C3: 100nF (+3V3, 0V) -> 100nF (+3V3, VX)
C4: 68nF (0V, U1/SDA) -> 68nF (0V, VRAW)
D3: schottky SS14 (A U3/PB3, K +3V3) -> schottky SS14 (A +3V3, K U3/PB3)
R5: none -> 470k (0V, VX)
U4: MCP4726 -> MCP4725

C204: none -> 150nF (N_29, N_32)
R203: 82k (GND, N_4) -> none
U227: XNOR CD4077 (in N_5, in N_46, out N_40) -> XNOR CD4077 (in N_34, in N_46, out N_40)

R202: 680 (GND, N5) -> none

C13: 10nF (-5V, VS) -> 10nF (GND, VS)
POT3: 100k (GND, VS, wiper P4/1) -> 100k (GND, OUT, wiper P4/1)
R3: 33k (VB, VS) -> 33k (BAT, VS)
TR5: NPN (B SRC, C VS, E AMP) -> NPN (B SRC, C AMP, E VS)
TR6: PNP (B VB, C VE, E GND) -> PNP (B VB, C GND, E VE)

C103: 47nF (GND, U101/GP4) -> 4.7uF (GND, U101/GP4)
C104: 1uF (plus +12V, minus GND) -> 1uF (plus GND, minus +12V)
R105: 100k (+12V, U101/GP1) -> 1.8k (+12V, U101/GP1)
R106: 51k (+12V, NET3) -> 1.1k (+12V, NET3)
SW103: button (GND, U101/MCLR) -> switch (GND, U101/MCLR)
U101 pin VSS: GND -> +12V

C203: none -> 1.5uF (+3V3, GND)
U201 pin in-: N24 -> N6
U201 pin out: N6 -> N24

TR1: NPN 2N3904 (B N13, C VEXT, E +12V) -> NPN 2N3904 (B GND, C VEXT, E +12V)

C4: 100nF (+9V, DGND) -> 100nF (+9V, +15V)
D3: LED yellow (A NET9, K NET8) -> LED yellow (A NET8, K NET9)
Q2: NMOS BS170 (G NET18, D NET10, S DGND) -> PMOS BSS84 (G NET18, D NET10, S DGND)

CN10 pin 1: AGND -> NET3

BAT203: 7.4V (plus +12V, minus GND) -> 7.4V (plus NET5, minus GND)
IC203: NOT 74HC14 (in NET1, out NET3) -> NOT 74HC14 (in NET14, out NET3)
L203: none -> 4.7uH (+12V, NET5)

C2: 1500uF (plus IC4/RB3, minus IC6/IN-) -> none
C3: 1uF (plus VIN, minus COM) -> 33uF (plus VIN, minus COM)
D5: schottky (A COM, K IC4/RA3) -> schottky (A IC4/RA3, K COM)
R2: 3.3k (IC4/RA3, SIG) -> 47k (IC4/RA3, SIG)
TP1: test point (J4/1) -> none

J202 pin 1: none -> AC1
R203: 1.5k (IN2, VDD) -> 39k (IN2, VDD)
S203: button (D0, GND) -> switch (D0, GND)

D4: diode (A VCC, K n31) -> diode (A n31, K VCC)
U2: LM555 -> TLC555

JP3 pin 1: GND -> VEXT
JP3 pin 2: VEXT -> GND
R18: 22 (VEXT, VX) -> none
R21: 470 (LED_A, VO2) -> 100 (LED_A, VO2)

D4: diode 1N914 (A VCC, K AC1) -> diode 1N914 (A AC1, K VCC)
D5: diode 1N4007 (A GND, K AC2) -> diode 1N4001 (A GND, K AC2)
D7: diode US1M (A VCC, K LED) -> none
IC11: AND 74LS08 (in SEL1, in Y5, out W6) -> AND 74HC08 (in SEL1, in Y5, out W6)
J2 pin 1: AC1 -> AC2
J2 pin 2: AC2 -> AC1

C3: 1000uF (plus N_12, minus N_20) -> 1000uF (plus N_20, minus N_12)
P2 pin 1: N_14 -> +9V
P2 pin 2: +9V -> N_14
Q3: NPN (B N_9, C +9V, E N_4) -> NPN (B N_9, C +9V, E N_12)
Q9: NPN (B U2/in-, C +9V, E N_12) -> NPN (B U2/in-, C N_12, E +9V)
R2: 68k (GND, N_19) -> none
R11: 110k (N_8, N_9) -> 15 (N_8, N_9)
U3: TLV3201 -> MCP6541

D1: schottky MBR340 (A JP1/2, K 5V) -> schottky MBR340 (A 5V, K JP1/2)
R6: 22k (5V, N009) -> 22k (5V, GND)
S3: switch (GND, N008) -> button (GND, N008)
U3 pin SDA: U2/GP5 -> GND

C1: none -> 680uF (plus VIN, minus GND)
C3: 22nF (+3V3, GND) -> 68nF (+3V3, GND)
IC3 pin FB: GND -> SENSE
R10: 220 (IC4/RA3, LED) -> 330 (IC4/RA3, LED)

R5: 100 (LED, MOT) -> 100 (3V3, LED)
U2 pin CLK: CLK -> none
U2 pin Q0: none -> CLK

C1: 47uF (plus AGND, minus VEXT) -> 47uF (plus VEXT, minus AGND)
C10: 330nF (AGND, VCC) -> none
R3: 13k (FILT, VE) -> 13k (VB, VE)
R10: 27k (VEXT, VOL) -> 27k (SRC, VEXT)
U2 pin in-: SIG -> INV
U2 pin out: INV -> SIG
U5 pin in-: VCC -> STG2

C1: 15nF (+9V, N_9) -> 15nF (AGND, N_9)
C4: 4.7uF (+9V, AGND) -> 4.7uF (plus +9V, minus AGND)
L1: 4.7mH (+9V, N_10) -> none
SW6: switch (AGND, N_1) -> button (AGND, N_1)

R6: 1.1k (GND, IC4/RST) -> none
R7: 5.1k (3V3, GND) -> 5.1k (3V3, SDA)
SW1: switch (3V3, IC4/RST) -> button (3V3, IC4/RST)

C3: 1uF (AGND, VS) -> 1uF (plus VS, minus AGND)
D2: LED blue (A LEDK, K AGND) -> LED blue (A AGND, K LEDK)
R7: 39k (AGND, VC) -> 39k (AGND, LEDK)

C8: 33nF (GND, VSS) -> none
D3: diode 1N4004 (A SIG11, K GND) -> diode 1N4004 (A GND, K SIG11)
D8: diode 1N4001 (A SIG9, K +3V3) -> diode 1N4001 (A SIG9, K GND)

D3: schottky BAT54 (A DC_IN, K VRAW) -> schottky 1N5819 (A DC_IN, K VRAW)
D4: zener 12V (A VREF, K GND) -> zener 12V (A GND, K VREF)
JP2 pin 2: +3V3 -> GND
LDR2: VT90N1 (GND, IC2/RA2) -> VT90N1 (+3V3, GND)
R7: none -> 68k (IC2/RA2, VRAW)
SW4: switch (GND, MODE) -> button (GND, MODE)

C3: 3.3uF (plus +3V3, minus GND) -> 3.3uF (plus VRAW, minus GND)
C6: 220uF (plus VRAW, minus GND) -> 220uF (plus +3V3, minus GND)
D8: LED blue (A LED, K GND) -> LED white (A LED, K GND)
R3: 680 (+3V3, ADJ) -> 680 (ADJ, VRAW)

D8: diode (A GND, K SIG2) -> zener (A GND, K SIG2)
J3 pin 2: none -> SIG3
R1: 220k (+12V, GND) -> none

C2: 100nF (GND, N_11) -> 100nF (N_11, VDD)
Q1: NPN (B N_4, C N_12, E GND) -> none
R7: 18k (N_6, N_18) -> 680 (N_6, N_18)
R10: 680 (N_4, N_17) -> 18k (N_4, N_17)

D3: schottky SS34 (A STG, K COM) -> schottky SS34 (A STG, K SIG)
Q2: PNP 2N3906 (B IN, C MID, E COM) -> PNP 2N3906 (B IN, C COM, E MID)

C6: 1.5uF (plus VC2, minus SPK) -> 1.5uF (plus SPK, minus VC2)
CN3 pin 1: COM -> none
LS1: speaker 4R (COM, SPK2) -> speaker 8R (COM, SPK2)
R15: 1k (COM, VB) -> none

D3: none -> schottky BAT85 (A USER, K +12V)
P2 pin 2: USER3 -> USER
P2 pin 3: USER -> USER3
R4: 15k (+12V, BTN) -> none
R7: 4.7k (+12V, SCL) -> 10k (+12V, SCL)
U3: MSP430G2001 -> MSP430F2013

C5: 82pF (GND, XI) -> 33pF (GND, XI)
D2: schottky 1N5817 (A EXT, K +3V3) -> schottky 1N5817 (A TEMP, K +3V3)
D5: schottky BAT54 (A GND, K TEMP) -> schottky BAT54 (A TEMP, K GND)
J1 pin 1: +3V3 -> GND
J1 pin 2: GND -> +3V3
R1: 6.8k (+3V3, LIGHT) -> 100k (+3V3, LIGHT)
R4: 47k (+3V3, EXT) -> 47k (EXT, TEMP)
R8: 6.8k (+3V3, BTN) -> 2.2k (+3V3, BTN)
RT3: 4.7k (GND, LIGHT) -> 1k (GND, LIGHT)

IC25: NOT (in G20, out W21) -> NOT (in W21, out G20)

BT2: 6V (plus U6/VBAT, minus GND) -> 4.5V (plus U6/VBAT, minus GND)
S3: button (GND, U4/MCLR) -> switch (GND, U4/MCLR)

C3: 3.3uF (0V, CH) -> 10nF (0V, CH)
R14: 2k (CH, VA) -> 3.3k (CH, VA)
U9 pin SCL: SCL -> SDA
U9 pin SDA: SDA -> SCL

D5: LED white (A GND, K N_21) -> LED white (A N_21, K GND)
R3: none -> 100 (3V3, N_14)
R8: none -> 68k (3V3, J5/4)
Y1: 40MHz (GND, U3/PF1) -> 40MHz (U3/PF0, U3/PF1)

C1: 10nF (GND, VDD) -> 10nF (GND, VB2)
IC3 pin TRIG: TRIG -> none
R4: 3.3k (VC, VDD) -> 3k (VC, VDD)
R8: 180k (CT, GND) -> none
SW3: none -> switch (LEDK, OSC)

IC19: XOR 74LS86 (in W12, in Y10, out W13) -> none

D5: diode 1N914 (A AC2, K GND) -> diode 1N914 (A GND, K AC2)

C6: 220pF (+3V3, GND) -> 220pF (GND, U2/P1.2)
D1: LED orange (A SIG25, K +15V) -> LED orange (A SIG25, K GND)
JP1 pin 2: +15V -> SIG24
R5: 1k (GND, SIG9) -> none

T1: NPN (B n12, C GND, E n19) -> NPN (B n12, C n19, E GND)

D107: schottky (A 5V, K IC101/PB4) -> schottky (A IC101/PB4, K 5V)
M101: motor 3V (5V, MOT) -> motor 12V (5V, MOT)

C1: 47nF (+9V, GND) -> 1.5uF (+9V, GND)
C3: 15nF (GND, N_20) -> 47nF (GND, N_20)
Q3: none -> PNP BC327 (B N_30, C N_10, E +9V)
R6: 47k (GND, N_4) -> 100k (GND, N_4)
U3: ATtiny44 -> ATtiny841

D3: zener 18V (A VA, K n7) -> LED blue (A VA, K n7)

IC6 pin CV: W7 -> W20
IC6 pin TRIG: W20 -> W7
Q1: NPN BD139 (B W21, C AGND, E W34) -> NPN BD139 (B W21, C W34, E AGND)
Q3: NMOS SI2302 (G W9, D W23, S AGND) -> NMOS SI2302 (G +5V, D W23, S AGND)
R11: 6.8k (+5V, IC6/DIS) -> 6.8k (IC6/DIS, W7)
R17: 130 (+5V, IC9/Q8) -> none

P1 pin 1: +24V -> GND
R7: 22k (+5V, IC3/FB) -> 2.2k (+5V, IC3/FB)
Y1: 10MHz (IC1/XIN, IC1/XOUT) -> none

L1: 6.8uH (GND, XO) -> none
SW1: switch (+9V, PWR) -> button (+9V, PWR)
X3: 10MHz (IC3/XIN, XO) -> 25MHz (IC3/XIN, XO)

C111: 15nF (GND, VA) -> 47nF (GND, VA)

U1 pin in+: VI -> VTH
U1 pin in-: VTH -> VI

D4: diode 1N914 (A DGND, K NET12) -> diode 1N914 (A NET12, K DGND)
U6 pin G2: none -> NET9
****
-- Exercise requirements --
Please copy exactly the lines from the first line of the records above through the line containing "TR5: NPN (B", including both, and nothing more.

-- Answer to this exercise --
C3: 100nF (+3V3, 0V) -> 100nF (+3V3, VX)
C4: 68nF (0V, U1/SDA) -> 68nF (0V, VRAW)
D3: schottky SS14 (A U3/PB3, K +3V3) -> schottky SS14 (A +3V3, K U3/PB3)
R5: none -> 470k (0V, VX)
U4: MCP4726 -> MCP4725

C204: none -> 150nF (N_29, N_32)
R203: 82k (GND, N_4) -> none
U227: XNOR CD4077 (in N_5, in N_46, out N_40) -> XNOR CD4077 (in N_34, in N_46, out N_40)

R202: 680 (GND, N5) -> none

C13: 10nF (-5V, VS) -> 10nF (GND, VS)
POT3: 100k (GND, VS, wiper P4/1) -> 100k (GND, OUT, wiper P4/1)
R3: 33k (VB, VS) -> 33k (BAT, VS)
TR5: NPN (B SRC, C VS, E AMP) -> NPN (B SRC, C AMP, E VS)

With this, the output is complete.